Assignment: Reproduce exactly the span of lines that opens with the line containing "RTC2 pin SCL: 15 -> 3" and closes with the last line of the entries below.

The data:
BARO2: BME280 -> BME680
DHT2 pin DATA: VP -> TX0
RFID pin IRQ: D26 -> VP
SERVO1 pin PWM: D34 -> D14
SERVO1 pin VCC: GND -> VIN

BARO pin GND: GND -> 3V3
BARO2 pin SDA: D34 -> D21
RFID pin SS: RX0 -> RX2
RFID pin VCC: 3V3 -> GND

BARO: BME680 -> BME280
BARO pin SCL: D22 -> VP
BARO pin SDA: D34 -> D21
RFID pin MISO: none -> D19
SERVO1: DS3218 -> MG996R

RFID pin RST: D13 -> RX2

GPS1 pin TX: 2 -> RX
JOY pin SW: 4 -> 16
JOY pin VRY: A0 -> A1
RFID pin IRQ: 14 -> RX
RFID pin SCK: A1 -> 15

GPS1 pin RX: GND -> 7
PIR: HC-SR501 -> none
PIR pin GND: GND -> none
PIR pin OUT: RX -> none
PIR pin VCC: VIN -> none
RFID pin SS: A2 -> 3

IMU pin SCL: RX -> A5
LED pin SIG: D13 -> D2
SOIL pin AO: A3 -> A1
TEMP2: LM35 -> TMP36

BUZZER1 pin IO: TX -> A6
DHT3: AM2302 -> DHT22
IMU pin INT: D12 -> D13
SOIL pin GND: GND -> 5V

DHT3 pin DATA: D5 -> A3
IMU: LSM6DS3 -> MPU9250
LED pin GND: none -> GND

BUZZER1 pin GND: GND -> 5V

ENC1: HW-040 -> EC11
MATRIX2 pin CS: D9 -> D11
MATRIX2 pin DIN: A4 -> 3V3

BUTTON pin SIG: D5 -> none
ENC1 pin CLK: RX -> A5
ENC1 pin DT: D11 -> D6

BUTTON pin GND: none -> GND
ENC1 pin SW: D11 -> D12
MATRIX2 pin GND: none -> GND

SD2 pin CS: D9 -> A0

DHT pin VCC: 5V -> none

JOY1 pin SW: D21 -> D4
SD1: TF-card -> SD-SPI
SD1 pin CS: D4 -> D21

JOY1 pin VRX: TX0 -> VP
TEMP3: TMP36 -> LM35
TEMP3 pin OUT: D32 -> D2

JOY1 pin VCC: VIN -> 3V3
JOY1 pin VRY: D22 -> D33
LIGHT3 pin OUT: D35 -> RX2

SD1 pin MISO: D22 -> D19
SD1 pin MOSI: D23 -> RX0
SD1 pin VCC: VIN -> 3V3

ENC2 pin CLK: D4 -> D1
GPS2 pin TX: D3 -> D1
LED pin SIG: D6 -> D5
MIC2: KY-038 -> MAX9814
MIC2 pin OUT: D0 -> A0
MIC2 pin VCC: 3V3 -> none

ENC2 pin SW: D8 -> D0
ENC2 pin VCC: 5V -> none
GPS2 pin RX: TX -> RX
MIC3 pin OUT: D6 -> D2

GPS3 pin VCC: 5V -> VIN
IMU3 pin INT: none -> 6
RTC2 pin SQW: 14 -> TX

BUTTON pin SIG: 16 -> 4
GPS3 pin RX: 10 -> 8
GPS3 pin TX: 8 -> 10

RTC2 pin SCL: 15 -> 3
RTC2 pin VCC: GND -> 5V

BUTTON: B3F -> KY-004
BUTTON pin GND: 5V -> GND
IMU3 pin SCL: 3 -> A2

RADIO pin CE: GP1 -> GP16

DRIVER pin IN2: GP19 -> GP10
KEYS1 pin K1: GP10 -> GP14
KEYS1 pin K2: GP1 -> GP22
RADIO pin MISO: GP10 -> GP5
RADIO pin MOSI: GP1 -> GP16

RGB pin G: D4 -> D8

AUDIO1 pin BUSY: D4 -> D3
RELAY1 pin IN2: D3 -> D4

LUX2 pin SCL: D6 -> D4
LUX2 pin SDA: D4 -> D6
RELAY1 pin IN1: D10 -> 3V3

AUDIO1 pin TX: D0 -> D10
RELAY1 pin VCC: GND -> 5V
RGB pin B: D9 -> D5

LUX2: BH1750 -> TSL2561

Exercise response:
RTC2 pin SCL: 15 -> 3
RTC2 pin VCC: GND -> 5V

BUTTON: B3F -> KY-004
BUTTON pin GND: 5V -> GND
IMU3 pin SCL: 3 -> A2

RADIO pin CE: GP1 -> GP16

DRIVER pin IN2: GP19 -> GP10
KEYS1 pin K1: GP10 -> GP14
KEYS1 pin K2: GP1 -> GP22
RADIO pin MISO: GP10 -> GP5
RADIO pin MOSI: GP1 -> GP16

RGB pin G: D4 -> D8

AUDIO1 pin BUSY: D4 -> D3
RELAY1 pin IN2: D3 -> D4

LUX2 pin SCL: D6 -> D4
LUX2 pin SDA: D4 -> D6
RELAY1 pin IN1: D10 -> 3V3

AUDIO1 pin TX: D0 -> D10
RELAY1 pin VCC: GND -> 5V
RGB pin B: D9 -> D5

LUX2: BH1750 -> TSL2561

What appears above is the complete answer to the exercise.